== What to produce ==
Reproduce the records below exactly as shown.

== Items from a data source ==
——————————

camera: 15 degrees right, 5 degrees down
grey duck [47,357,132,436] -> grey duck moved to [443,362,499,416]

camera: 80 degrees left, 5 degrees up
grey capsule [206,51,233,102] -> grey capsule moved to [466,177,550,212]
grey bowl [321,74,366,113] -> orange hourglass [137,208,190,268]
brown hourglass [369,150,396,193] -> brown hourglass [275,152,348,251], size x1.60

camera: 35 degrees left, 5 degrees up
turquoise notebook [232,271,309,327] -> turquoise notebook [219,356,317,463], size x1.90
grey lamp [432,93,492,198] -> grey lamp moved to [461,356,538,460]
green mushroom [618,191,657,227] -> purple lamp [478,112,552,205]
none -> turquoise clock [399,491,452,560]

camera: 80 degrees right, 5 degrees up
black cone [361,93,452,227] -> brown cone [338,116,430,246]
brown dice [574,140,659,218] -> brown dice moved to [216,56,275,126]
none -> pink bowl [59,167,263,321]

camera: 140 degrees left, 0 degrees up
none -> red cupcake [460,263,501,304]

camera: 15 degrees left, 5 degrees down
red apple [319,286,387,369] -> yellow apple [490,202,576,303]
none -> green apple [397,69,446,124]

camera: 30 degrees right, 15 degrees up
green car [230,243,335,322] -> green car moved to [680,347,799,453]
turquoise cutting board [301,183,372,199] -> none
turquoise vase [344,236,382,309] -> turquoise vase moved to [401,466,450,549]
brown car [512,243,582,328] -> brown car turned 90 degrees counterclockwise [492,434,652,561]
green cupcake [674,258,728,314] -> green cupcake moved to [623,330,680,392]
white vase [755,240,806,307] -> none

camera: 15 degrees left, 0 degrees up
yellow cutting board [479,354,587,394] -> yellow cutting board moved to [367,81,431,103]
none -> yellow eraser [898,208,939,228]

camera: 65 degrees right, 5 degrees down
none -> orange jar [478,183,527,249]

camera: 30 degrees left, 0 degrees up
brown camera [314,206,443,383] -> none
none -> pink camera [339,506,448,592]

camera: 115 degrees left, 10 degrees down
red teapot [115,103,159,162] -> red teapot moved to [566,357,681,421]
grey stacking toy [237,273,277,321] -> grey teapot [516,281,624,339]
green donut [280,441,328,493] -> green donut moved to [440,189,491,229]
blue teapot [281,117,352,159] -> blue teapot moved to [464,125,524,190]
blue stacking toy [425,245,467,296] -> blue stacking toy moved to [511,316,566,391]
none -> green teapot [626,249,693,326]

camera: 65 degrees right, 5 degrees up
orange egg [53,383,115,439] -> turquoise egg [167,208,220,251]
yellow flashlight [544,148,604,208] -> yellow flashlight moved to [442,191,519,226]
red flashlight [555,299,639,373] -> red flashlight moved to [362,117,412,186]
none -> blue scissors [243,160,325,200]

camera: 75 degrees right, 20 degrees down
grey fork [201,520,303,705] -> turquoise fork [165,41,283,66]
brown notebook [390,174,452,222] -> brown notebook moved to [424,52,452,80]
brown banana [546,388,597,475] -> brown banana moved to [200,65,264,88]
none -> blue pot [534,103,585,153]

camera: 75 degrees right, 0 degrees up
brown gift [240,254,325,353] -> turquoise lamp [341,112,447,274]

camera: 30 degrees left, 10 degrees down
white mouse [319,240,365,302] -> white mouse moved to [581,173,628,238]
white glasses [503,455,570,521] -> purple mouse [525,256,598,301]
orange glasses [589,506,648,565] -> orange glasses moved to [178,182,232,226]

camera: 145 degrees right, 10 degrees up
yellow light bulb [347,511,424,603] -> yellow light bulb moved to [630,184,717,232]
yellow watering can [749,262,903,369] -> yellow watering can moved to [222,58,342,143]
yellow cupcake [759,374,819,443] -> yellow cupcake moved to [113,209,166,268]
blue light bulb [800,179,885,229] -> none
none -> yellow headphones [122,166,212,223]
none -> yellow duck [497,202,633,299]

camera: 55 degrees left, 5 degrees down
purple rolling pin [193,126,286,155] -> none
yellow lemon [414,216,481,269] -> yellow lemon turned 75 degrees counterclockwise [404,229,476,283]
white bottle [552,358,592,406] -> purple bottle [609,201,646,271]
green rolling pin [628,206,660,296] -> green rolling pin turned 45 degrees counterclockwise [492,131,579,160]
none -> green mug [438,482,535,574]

——————————

== Answer area ==
camera: 15 degrees right, 5 degrees down
grey duck [47,357,132,436] -> grey duck moved to [443,362,499,416]

camera: 80 degrees left, 5 degrees up
grey capsule [206,51,233,102] -> grey capsule moved to [466,177,550,212]
grey bowl [321,74,366,113] -> orange hourglass [137,208,190,268]
brown hourglass [369,150,396,193] -> brown hourglass [275,152,348,251], size x1.60

camera: 35 degrees left, 5 degrees up
turquoise notebook [232,271,309,327] -> turquoise notebook [219,356,317,463], size x1.90
grey lamp [432,93,492,198] -> grey lamp moved to [461,356,538,460]
green mushroom [618,191,657,227] -> purple lamp [478,112,552,205]
none -> turquoise clock [399,491,452,560]

camera: 80 degrees right, 5 degrees up
black cone [361,93,452,227] -> brown cone [338,116,430,246]
brown dice [574,140,659,218] -> brown dice moved to [216,56,275,126]
none -> pink bowl [59,167,263,321]

camera: 140 degrees left, 0 degrees up
none -> red cupcake [460,263,501,304]

camera: 15 degrees left, 5 degrees down
red apple [319,286,387,369] -> yellow apple [490,202,576,303]
none -> green apple [397,69,446,124]

camera: 30 degrees right, 15 degrees up
green car [230,243,335,322] -> green car moved to [680,347,799,453]
turquoise cutting board [301,183,372,199] -> none
turquoise vase [344,236,382,309] -> turquoise vase moved to [401,466,450,549]
brown car [512,243,582,328] -> brown car turned 90 degrees counterclockwise [492,434,652,561]
green cupcake [674,258,728,314] -> green cupcake moved to [623,330,680,392]
white vase [755,240,806,307] -> none

camera: 15 degrees left, 0 degrees up
yellow cutting board [479,354,587,394] -> yellow cutting board moved to [367,81,431,103]
none -> yellow eraser [898,208,939,228]

camera: 65 degrees right, 5 degrees down
none -> orange jar [478,183,527,249]

camera: 30 degrees left, 0 degrees up
brown camera [314,206,443,383] -> none
none -> pink camera [339,506,448,592]

camera: 115 degrees left, 10 degrees down
red teapot [115,103,159,162] -> red teapot moved to [566,357,681,421]
grey stacking toy [237,273,277,321] -> grey teapot [516,281,624,339]
green donut [280,441,328,493] -> green donut moved to [440,189,491,229]
blue teapot [281,117,352,159] -> blue teapot moved to [464,125,524,190]
blue stacking toy [425,245,467,296] -> blue stacking toy moved to [511,316,566,391]
none -> green teapot [626,249,693,326]

camera: 65 degrees right, 5 degrees up
orange egg [53,383,115,439] -> turquoise egg [167,208,220,251]
yellow flashlight [544,148,604,208] -> yellow flashlight moved to [442,191,519,226]
red flashlight [555,299,639,373] -> red flashlight moved to [362,117,412,186]
none -> blue scissors [243,160,325,200]

camera: 75 degrees right, 20 degrees down
grey fork [201,520,303,705] -> turquoise fork [165,41,283,66]
brown notebook [390,174,452,222] -> brown notebook moved to [424,52,452,80]
brown banana [546,388,597,475] -> brown banana moved to [200,65,264,88]
none -> blue pot [534,103,585,153]

camera: 75 degrees right, 0 degrees up
brown gift [240,254,325,353] -> turquoise lamp [341,112,447,274]

camera: 30 degrees left, 10 degrees down
white mouse [319,240,365,302] -> white mouse moved to [581,173,628,238]
white glasses [503,455,570,521] -> purple mouse [525,256,598,301]
orange glasses [589,506,648,565] -> orange glasses moved to [178,182,232,226]

camera: 145 degrees right, 10 degrees up
yellow light bulb [347,511,424,603] -> yellow light bulb moved to [630,184,717,232]
yellow watering can [749,262,903,369] -> yellow watering can moved to [222,58,342,143]
yellow cupcake [759,374,819,443] -> yellow cupcake moved to [113,209,166,268]
blue light bulb [800,179,885,229] -> none
none -> yellow headphones [122,166,212,223]
none -> yellow duck [497,202,633,299]

camera: 55 degrees left, 5 degrees down
purple rolling pin [193,126,286,155] -> none
yellow lemon [414,216,481,269] -> yellow lemon turned 75 degrees counterclockwise [404,229,476,283]
white bottle [552,358,592,406] -> purple bottle [609,201,646,271]
green rolling pin [628,206,660,296] -> green rolling pin turned 45 degrees counterclockwise [492,131,579,160]
none -> green mug [438,482,535,574]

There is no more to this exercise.